Content starts

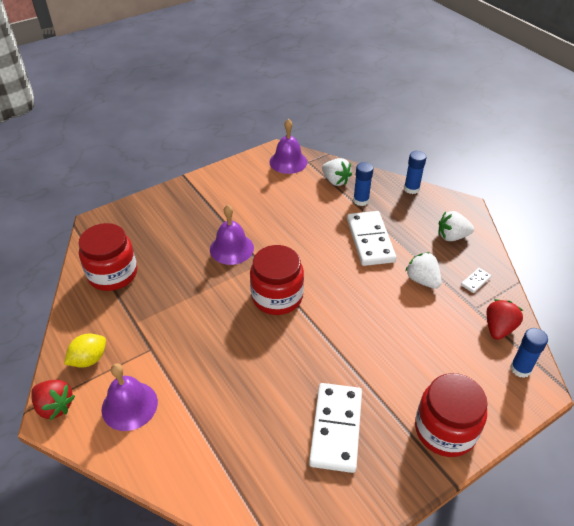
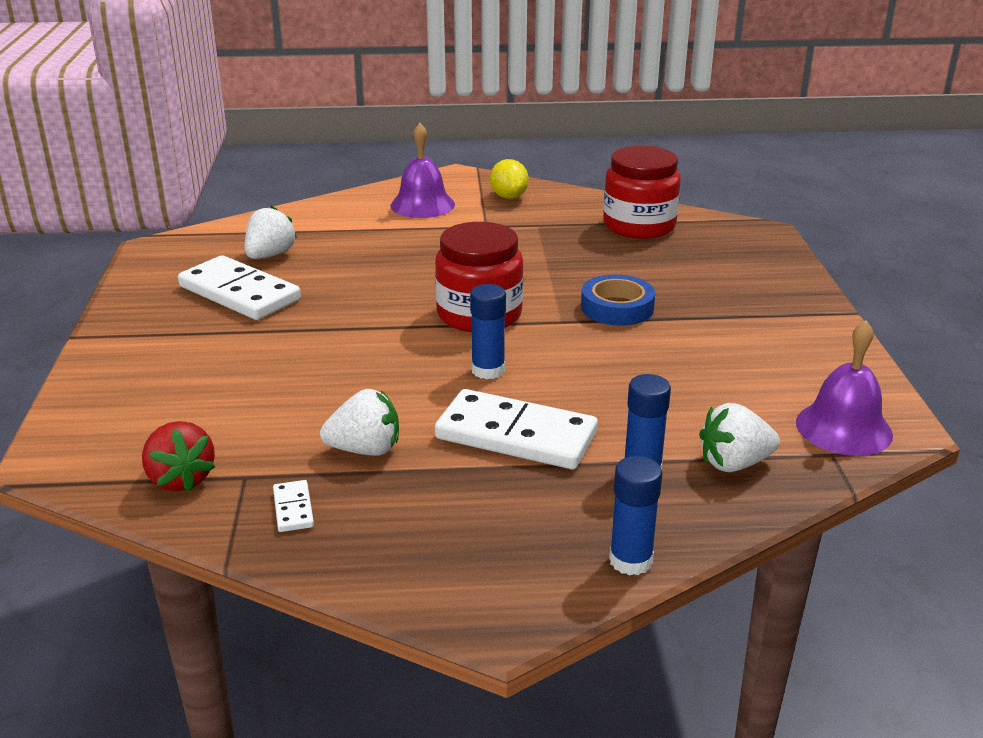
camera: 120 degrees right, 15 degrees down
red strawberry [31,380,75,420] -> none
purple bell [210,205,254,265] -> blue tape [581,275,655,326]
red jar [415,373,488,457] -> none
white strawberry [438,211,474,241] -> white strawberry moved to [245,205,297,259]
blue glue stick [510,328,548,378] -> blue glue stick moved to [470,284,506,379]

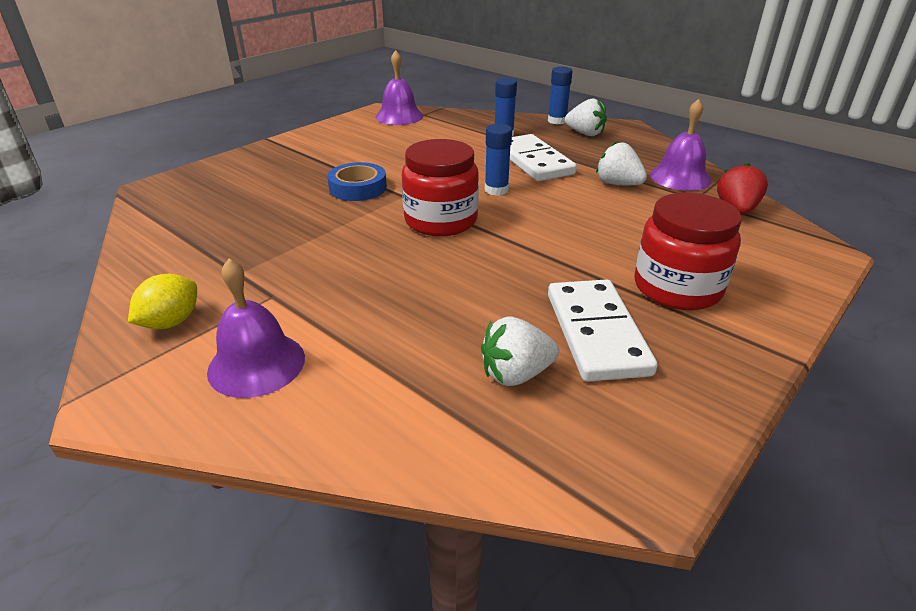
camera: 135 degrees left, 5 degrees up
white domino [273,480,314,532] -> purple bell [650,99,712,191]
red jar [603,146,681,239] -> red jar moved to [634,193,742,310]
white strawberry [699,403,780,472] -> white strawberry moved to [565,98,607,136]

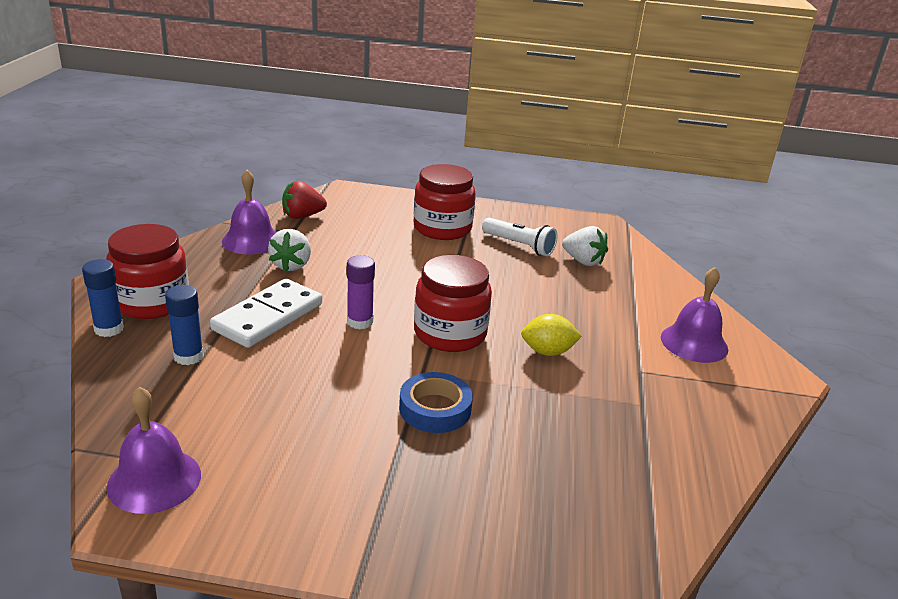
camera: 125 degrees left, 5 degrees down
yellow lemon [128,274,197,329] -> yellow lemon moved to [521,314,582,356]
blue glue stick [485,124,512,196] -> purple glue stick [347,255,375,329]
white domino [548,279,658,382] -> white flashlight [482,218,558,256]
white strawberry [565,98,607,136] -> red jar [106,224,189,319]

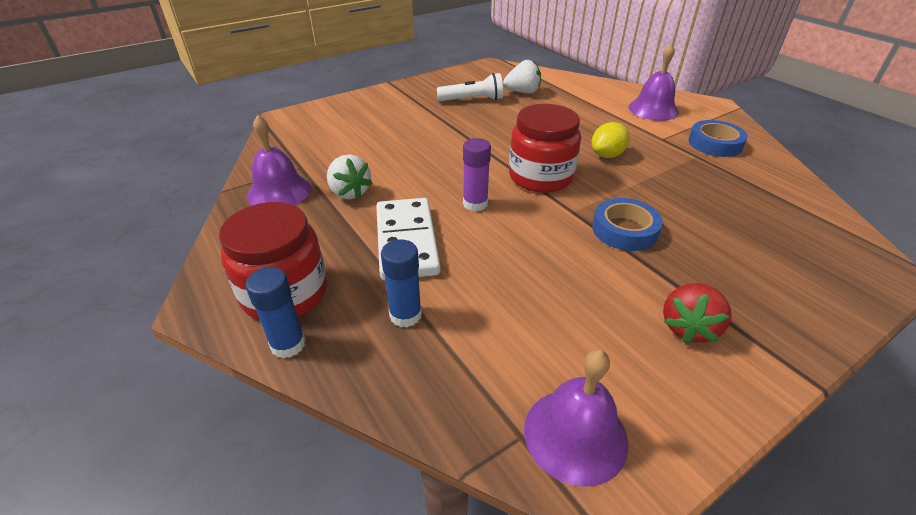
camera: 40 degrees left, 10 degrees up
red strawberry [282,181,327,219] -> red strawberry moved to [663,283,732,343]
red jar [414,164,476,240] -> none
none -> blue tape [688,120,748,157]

Content ends

Leave the pictures aside and print exactly, and only, the lines from the one with "white strawberry [565,98,607,136]" through the end of the data, both included.

Finished task:
white strawberry [565,98,607,136] -> red jar [106,224,189,319]

camera: 40 degrees left, 10 degrees up
red strawberry [282,181,327,219] -> red strawberry moved to [663,283,732,343]
red jar [414,164,476,240] -> none
none -> blue tape [688,120,748,157]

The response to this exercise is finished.